======== Records provided ========

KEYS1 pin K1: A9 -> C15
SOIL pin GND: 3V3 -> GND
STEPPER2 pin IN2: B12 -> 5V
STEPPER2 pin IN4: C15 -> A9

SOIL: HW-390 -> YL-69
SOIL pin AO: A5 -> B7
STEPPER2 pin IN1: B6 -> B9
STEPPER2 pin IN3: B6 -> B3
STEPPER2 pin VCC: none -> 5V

========
======== Records provided ========

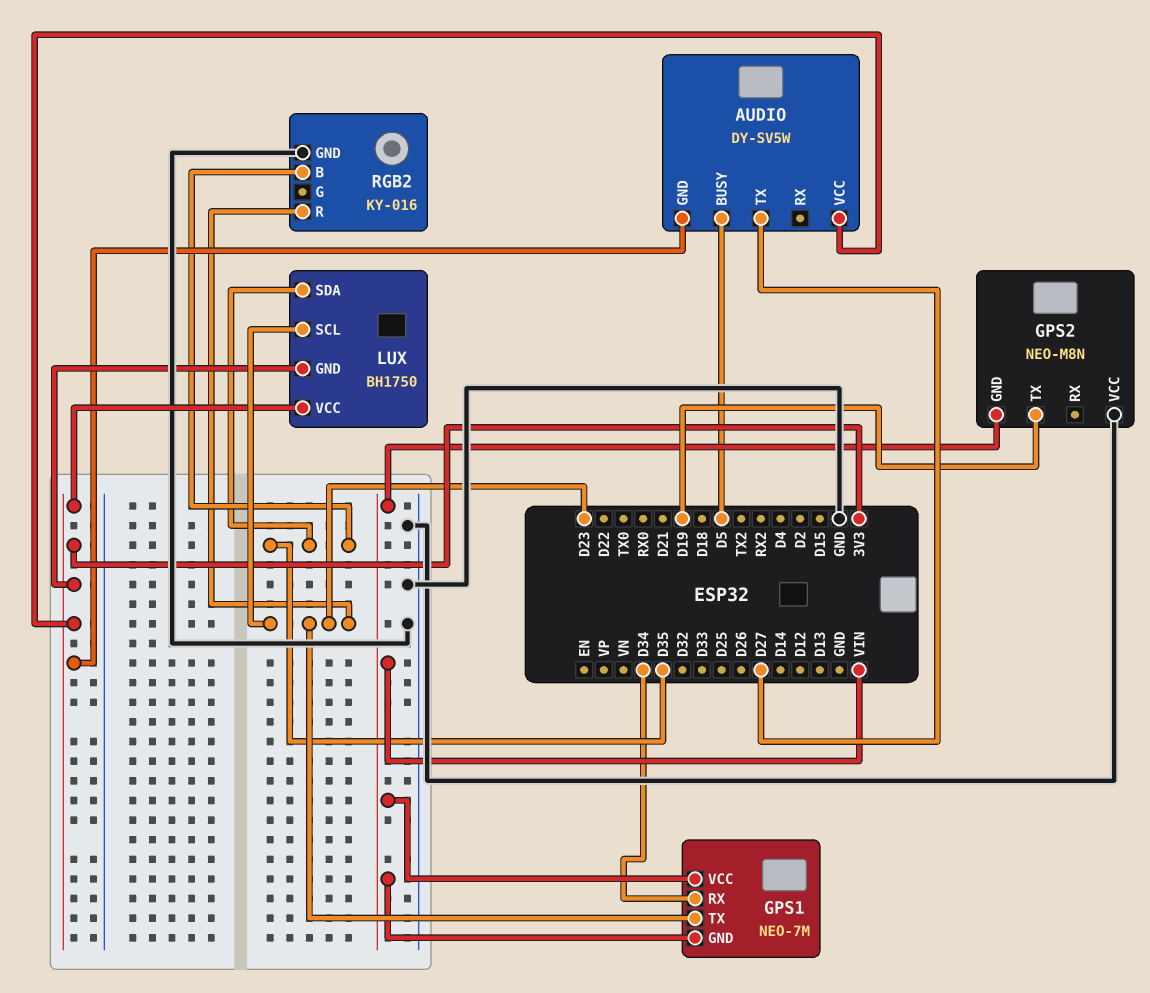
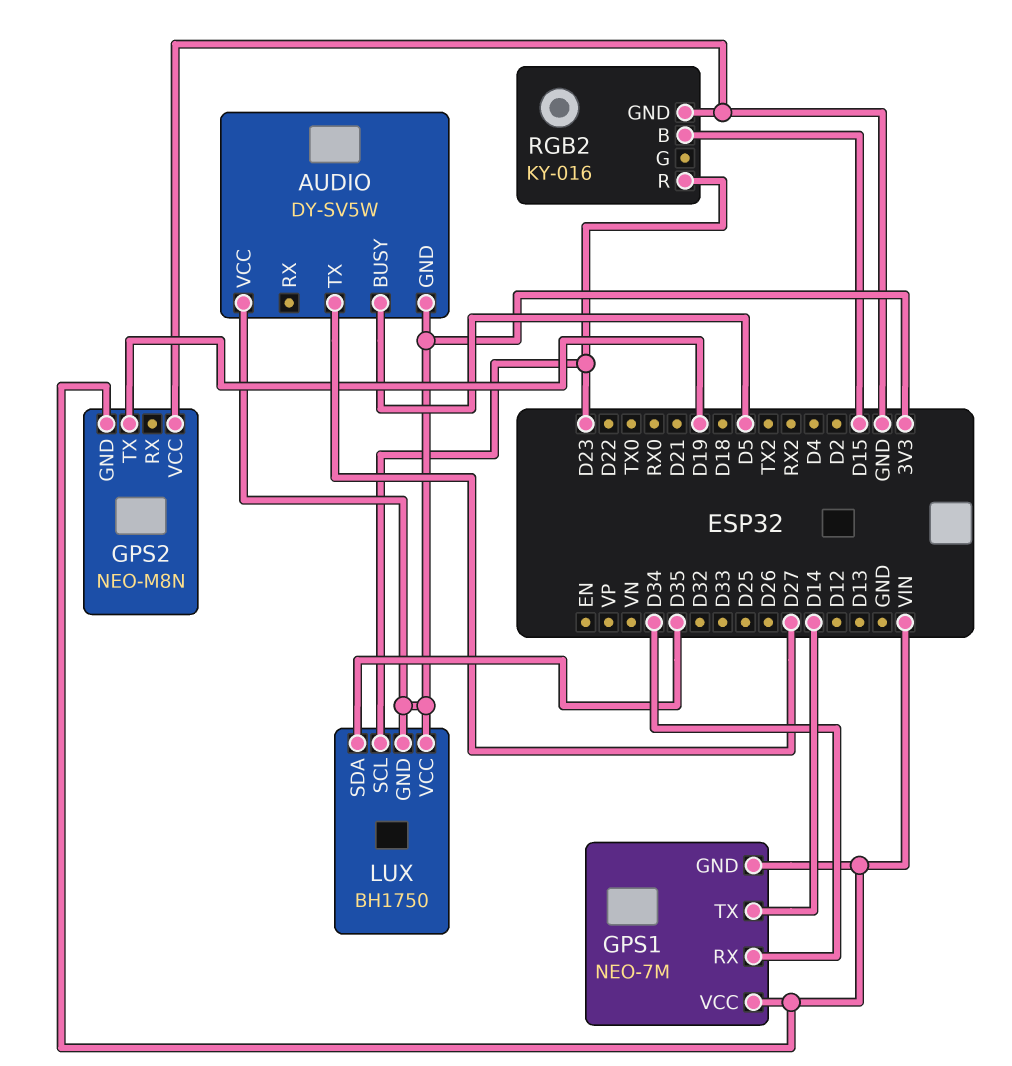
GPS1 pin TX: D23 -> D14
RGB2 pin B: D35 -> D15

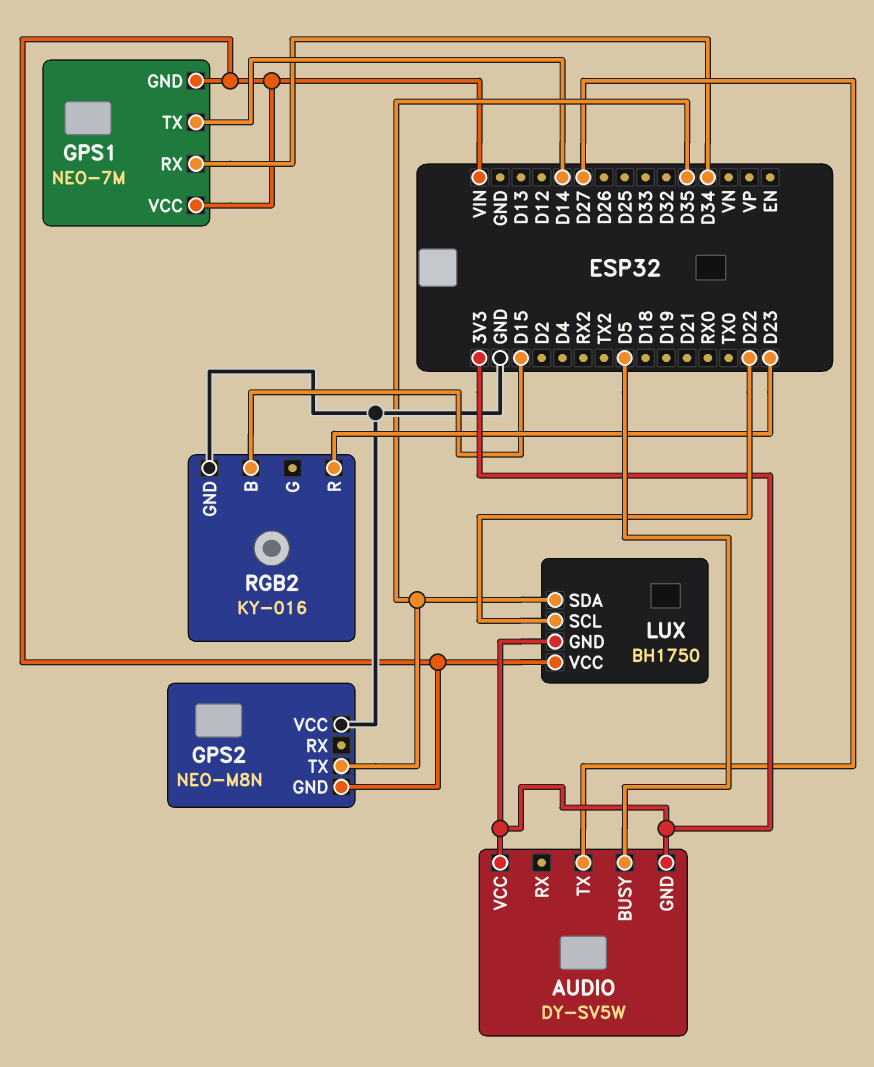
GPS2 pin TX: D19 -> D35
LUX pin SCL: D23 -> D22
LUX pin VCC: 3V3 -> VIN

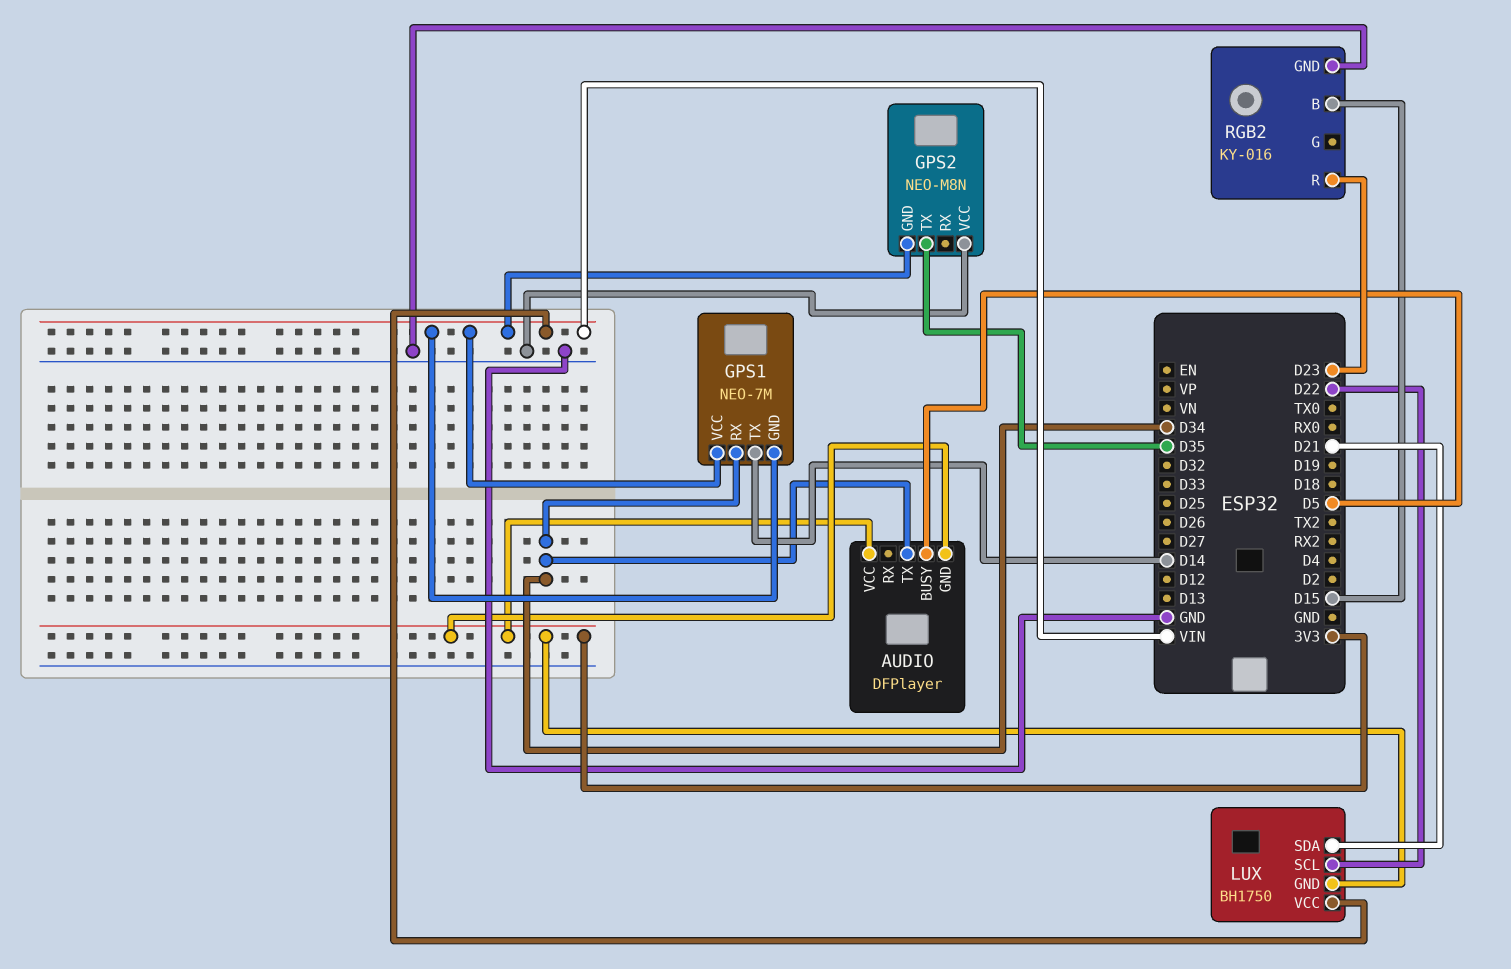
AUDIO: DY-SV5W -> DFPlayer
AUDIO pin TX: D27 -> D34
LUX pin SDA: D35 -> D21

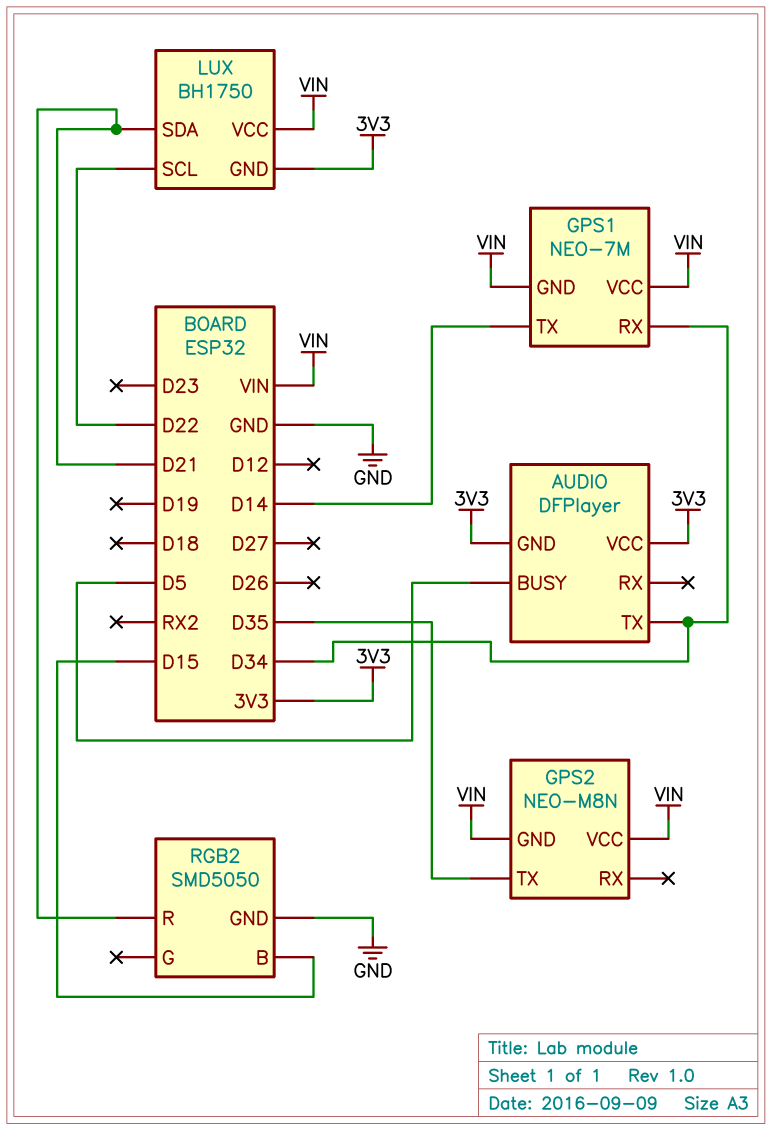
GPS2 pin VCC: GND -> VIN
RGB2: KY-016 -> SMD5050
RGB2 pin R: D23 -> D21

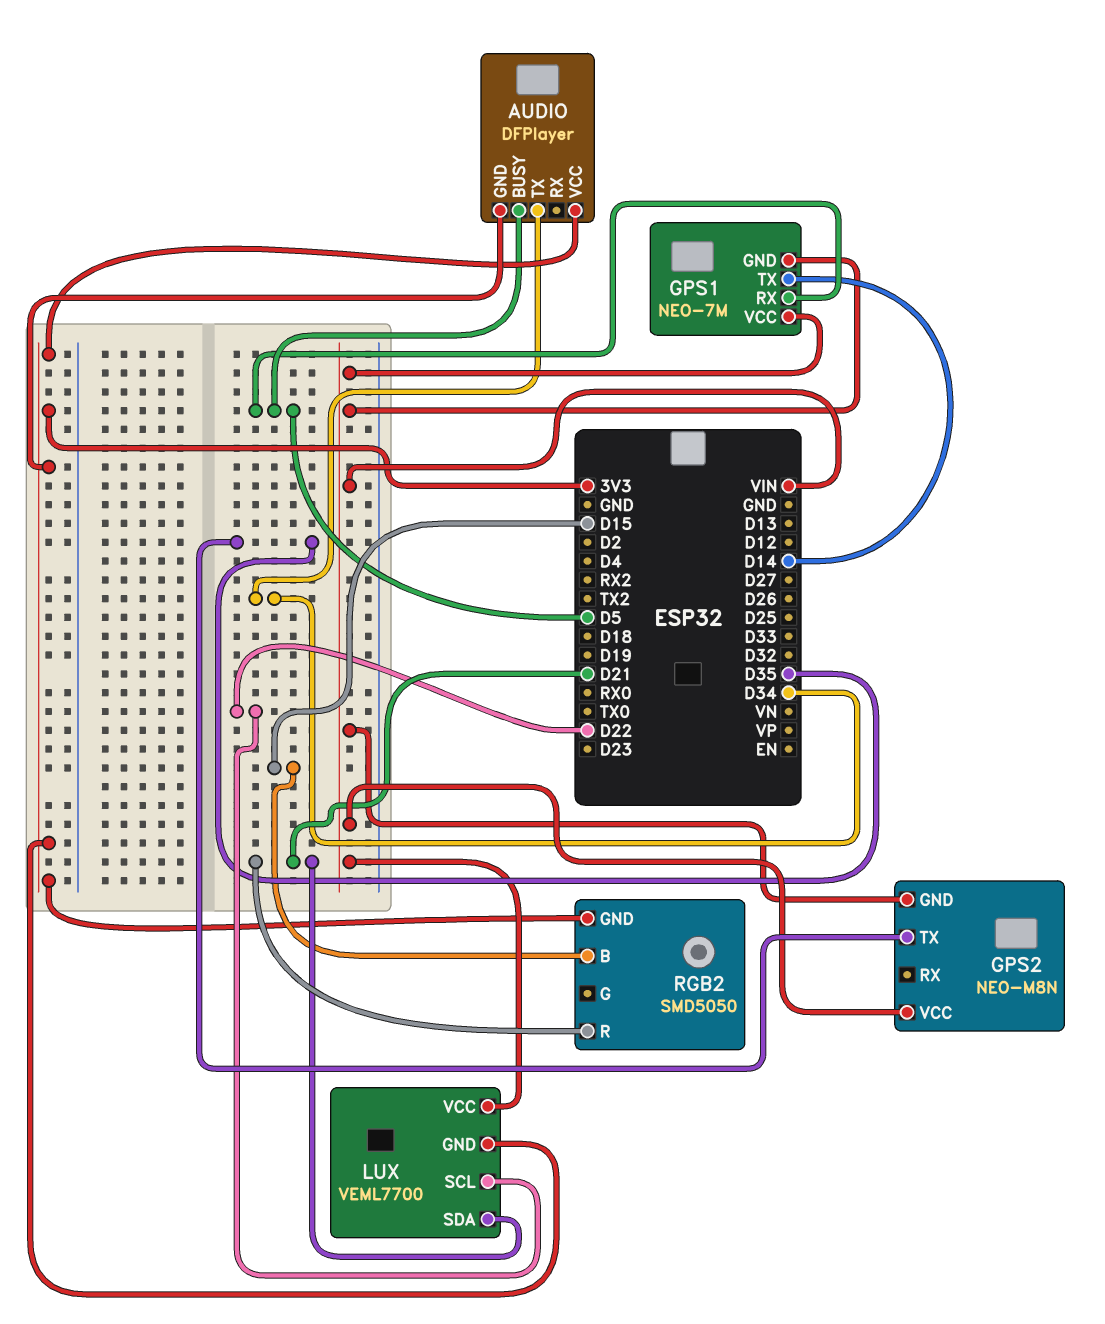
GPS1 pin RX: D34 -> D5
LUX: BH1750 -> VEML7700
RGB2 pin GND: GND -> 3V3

========

## Exercise
Go to the line above holding "GPS2 pin VCC: GND -> VIN", then copy exactly each line down to and including the one holding "RGB2 pin GND: GND -> 3V3", leaving pictures out.

## Answer for this exercise
GPS2 pin VCC: GND -> VIN
RGB2: KY-016 -> SMD5050
RGB2 pin R: D23 -> D21

GPS1 pin RX: D34 -> D5
LUX: BH1750 -> VEML7700
RGB2 pin GND: GND -> 3V3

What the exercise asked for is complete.